[Data entries]
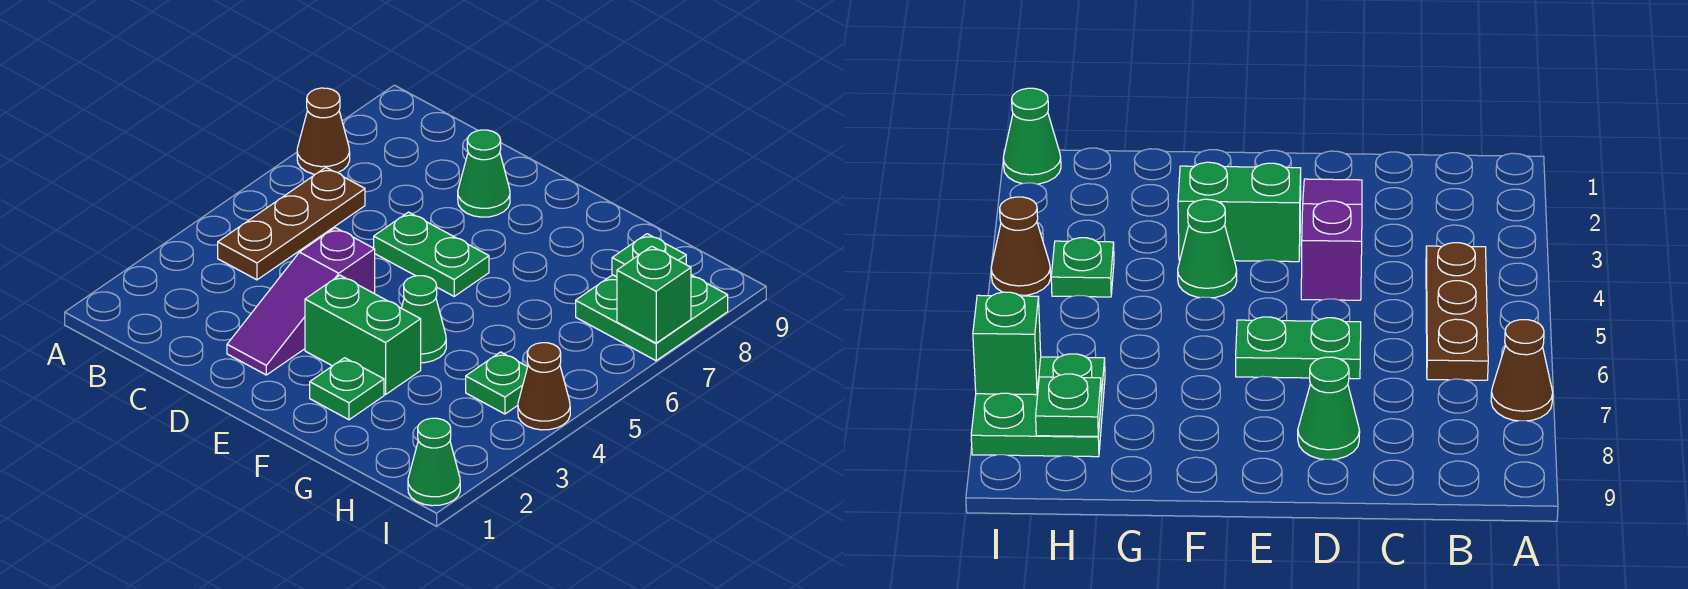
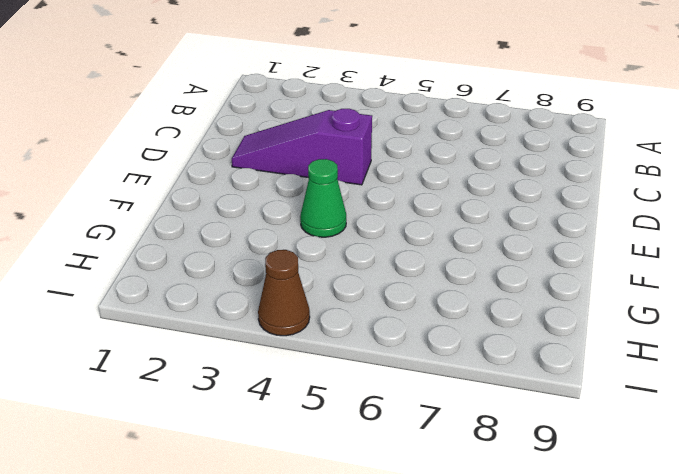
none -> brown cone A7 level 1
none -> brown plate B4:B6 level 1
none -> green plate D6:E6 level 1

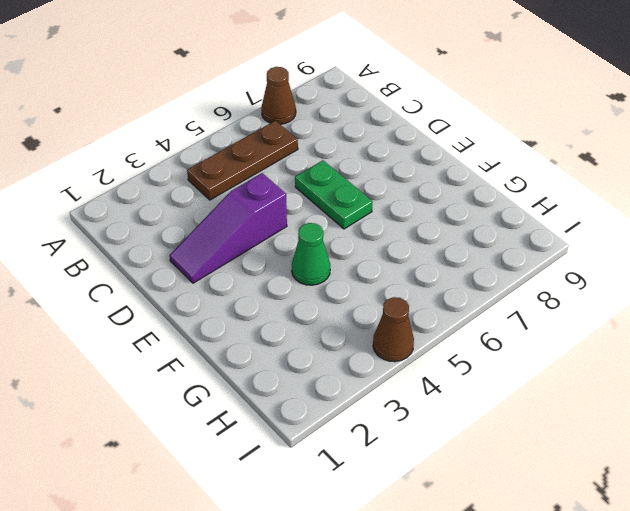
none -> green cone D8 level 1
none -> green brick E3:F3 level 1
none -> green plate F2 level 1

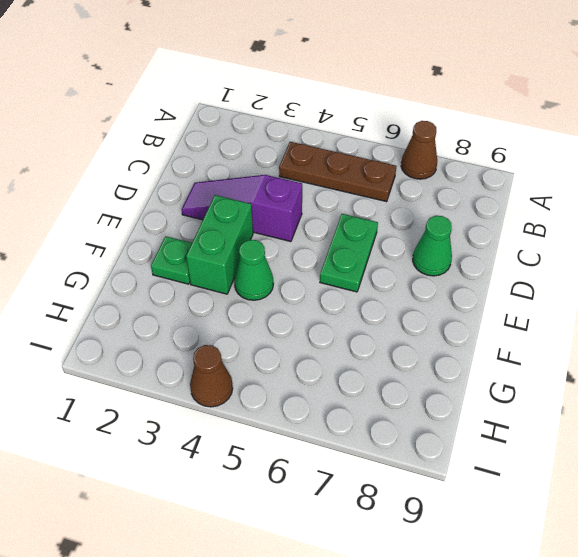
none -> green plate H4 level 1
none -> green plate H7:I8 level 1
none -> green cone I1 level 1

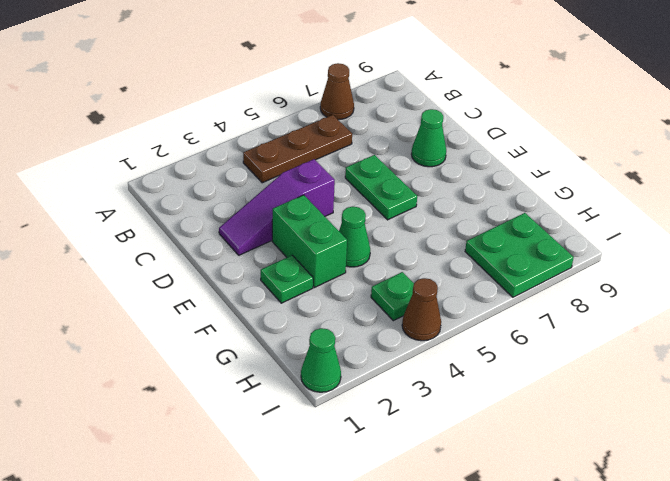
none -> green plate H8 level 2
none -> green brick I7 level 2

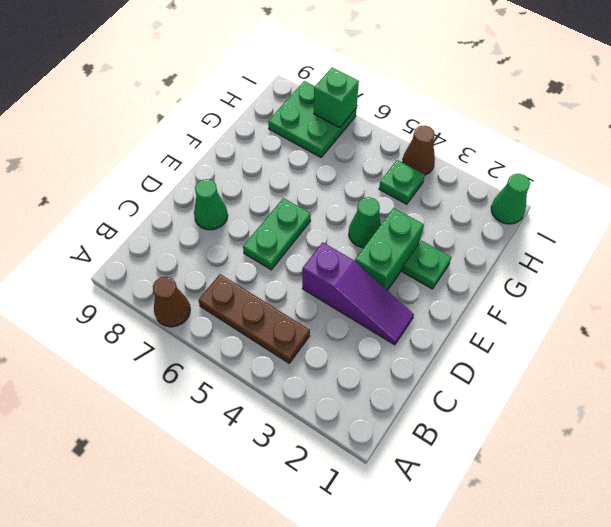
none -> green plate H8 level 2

» THE PROBLEM: Whenever the word "cone" shows up in a line of the entries, copy that line.

» REPLY TO THE TASK:
none -> brown cone A7 level 1
none -> green cone D8 level 1
none -> green cone I1 level 1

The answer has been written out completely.